>> start Supplied records

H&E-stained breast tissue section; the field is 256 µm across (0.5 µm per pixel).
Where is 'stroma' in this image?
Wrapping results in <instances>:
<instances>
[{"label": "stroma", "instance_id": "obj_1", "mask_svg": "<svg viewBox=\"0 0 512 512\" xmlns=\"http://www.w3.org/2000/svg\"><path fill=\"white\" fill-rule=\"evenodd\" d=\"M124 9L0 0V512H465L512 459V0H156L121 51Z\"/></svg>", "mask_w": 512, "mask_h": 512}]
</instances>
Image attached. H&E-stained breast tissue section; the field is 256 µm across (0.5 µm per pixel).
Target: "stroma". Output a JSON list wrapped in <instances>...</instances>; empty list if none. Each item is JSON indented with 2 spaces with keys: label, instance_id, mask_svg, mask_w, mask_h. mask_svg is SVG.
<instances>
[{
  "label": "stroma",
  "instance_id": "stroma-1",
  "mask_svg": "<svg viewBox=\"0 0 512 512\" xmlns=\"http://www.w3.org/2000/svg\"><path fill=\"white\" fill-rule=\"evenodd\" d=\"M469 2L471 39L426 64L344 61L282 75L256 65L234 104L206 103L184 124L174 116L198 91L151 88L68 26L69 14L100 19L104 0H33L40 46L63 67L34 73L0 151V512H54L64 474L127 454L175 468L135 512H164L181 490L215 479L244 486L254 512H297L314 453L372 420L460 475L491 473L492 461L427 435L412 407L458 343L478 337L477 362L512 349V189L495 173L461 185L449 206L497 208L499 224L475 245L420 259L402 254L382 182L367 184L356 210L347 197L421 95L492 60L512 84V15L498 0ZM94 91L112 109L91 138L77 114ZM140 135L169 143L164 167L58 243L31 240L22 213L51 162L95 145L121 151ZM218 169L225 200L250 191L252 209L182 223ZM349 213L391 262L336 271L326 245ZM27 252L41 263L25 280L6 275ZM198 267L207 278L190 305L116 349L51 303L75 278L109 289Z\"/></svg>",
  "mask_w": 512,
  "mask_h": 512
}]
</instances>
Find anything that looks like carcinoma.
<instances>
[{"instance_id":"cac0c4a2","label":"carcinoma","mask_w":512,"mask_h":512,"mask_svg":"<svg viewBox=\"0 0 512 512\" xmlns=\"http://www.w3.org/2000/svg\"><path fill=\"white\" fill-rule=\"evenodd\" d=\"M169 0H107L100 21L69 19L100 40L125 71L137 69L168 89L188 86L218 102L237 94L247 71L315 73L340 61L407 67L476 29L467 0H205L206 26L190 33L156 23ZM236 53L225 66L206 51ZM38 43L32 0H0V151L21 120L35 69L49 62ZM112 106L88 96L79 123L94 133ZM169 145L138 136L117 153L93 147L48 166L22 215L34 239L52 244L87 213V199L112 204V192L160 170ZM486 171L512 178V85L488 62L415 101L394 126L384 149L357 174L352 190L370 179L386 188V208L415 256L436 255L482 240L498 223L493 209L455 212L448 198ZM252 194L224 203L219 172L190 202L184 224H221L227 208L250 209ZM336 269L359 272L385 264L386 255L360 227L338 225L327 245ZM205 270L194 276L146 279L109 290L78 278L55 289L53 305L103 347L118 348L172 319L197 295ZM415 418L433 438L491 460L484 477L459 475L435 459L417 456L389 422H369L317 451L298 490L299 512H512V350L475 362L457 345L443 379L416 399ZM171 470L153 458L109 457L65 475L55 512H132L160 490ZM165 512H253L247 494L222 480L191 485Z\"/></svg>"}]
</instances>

>> end Supplied records

What you need to do ▸ Reproduce the records above exactly as they appear.

Result of this task ▸
H&E-stained breast tissue section; the field is 256 µm across (0.5 µm per pixel).
Where is 'stroma' in this image?
Wrapping results in <instances>:
<instances>
[{"label": "stroma", "instance_id": "obj_1", "mask_svg": "<svg viewBox=\"0 0 512 512\" xmlns=\"http://www.w3.org/2000/svg\"><path fill=\"white\" fill-rule=\"evenodd\" d=\"M124 9L0 0V512H465L512 459V0H156L121 51Z\"/></svg>", "mask_w": 512, "mask_h": 512}]
</instances>
Image attached. H&E-stained breast tissue section; the field is 256 µm across (0.5 µm per pixel).
Target: "stroma". Output a JSON list wrapped in <instances>...</instances>; empty list if none. Each item is JSON indented with 2 spaces with keys: label, instance_id, mask_svg, mask_w, mask_h. mask_svg is SVG.
<instances>
[{
  "label": "stroma",
  "instance_id": "stroma-1",
  "mask_svg": "<svg viewBox=\"0 0 512 512\" xmlns=\"http://www.w3.org/2000/svg\"><path fill=\"white\" fill-rule=\"evenodd\" d=\"M469 2L471 39L426 64L344 61L282 75L256 65L234 104L206 103L184 124L174 116L198 91L151 88L68 26L69 14L100 19L104 0H33L40 46L63 67L34 73L0 151V512H54L64 474L127 454L175 468L135 512H164L181 490L215 479L244 486L254 512H297L314 453L372 420L460 475L491 473L492 461L427 435L412 407L458 343L478 337L477 362L512 349V189L495 173L461 185L449 206L497 208L499 224L475 245L420 259L402 254L382 182L367 184L356 210L347 197L421 95L492 60L512 84V15L498 0ZM94 91L112 109L91 138L77 114ZM140 135L169 143L164 167L58 243L31 240L22 213L51 162L95 145L121 151ZM218 169L225 200L250 191L252 209L182 223ZM349 213L391 262L336 271L326 245ZM27 252L41 263L25 280L6 275ZM198 267L207 278L190 305L116 349L51 303L75 278L109 289Z\"/></svg>",
  "mask_w": 512,
  "mask_h": 512
}]
</instances>
Find anything that looks like carcinoma.
<instances>
[{"instance_id":"cac0c4a2","label":"carcinoma","mask_w":512,"mask_h":512,"mask_svg":"<svg viewBox=\"0 0 512 512\" xmlns=\"http://www.w3.org/2000/svg\"><path fill=\"white\" fill-rule=\"evenodd\" d=\"M169 0H107L100 21L69 19L100 40L125 71L137 69L168 89L188 86L218 102L237 94L247 71L315 73L340 61L407 67L476 29L467 0H205L206 26L190 33L156 23ZM236 53L225 66L206 51ZM38 43L32 0H0V151L21 120L35 69L49 62ZM112 106L88 96L79 123L94 133ZM169 145L138 136L117 153L93 147L48 166L22 215L34 239L52 244L87 213V199L112 204V192L160 170ZM486 171L512 178V85L488 62L415 101L394 126L384 149L357 174L352 190L370 179L386 188V208L415 256L436 255L482 240L498 223L493 209L455 212L448 198ZM252 194L224 203L219 172L190 202L184 224H221L227 208L250 209ZM336 269L359 272L385 264L386 255L360 227L338 225L327 245ZM205 270L194 276L146 279L109 290L78 278L55 289L53 305L103 347L118 348L172 319L197 295ZM415 418L433 438L491 460L484 477L459 475L435 459L417 456L389 422H369L317 451L298 490L299 512H512V350L475 362L457 345L443 379L416 399ZM171 470L153 458L109 457L65 475L55 512H132L160 490ZM165 512H253L247 494L222 480L191 485Z\"/></svg>"}]
</instances>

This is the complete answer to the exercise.